-- Exercise inputs follows --

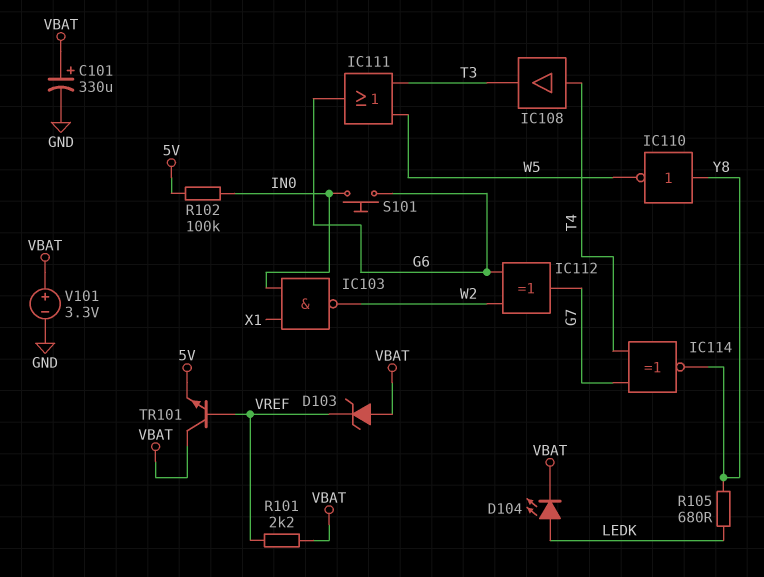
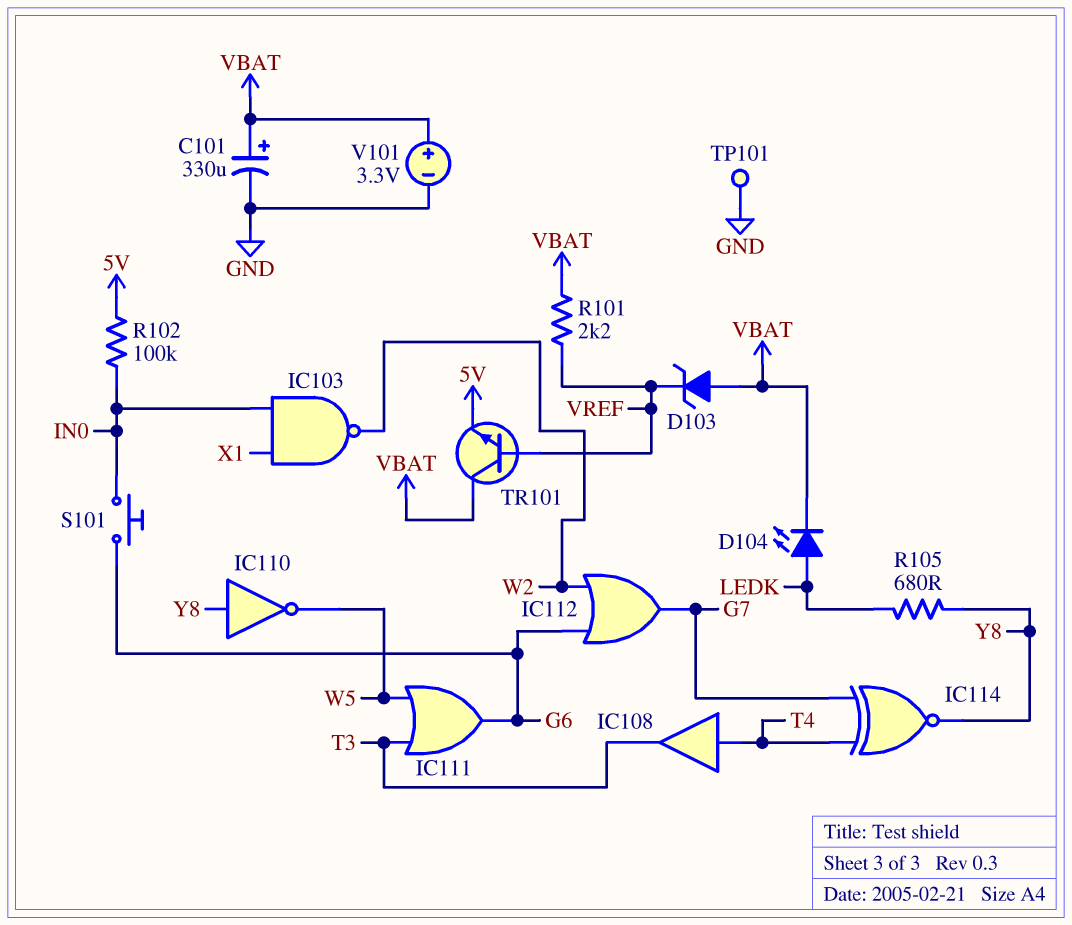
IC112: XOR (in G6, in W2, out G7) -> OR (in G6, in W2, out G7)
TP101: none -> test point (GND)

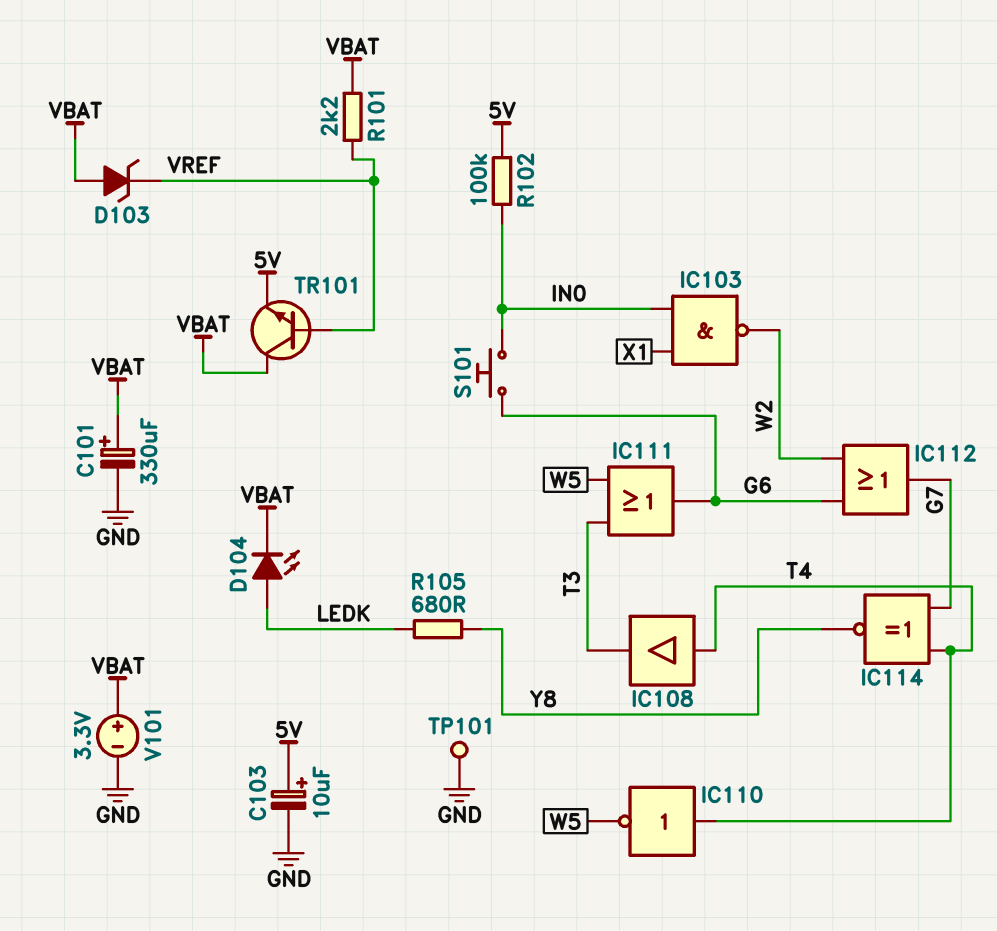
C103: none -> 10uF (plus 5V, minus GND)
IC110: NOT (in Y8, out W5) -> NOT (in T4, out W5)

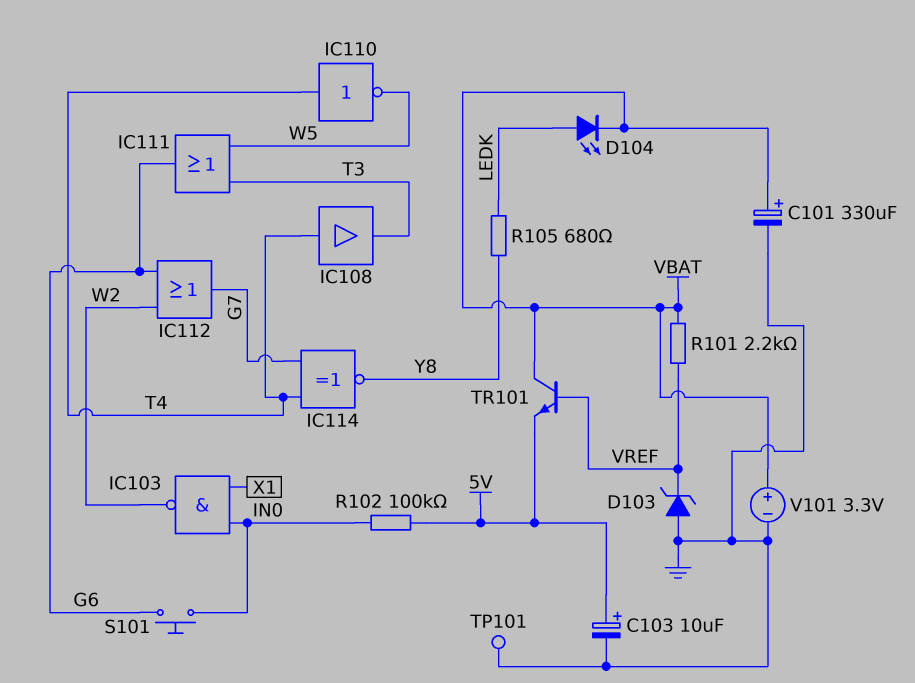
D103: zener (A VBAT, K VREF) -> zener (A GND, K VREF)

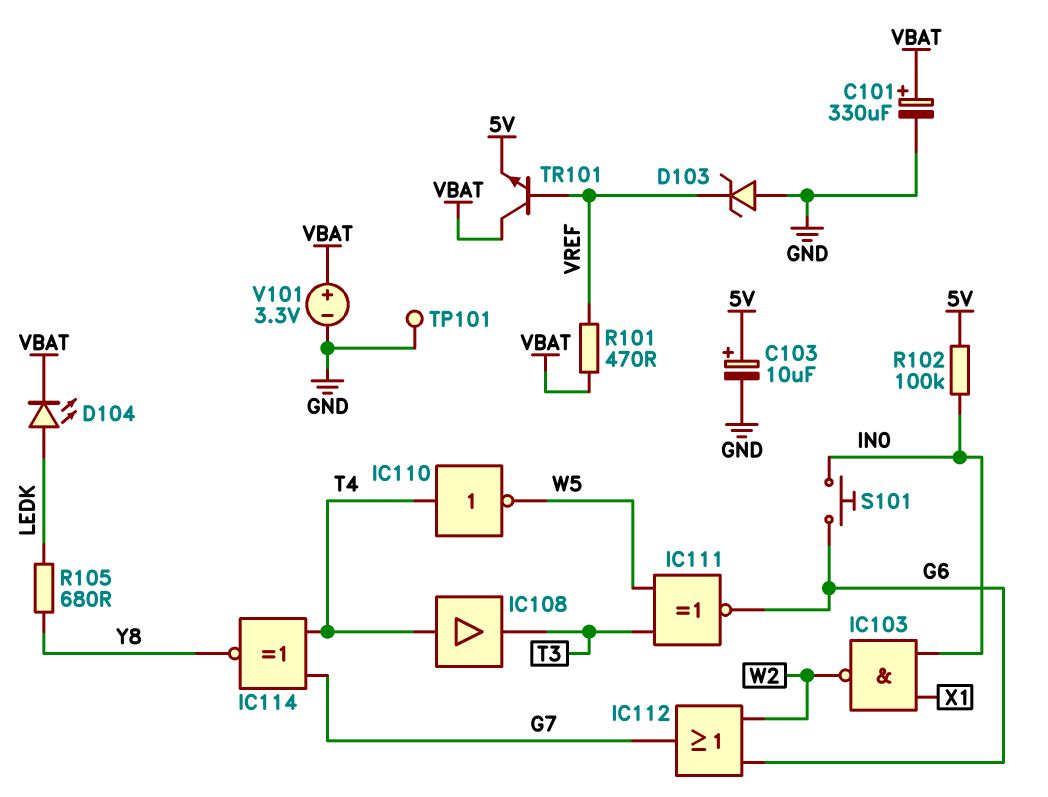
IC111: OR (in T3, in W5, out G6) -> XNOR (in T3, in W5, out G6)
R101: 2.2k (VBAT, VREF) -> 470 (VBAT, VREF)

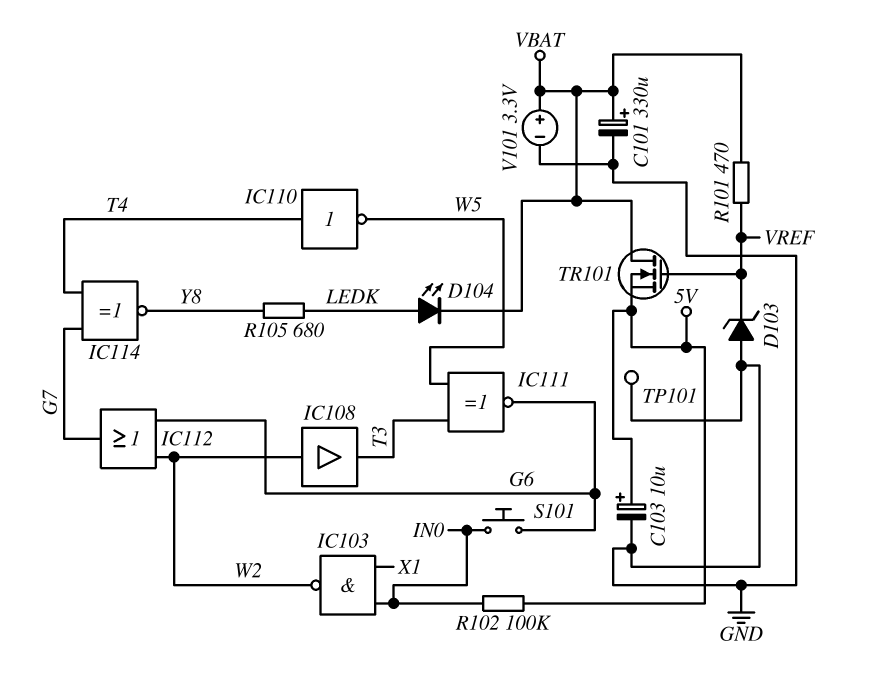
IC108: buffer (in T4, out T3) -> buffer (in W2, out T3)
TR101: NPN (B VREF, C VBAT, E 5V) -> NMOS (G VREF, D VBAT, S 5V)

-- Exercise inputs concluded --

* **Problem requirements**
Please filter the entries above down to the lines holding "none" and copy them.

* **Final answer**
TP101: none -> test point (GND)
C103: none -> 10uF (plus 5V, minus GND)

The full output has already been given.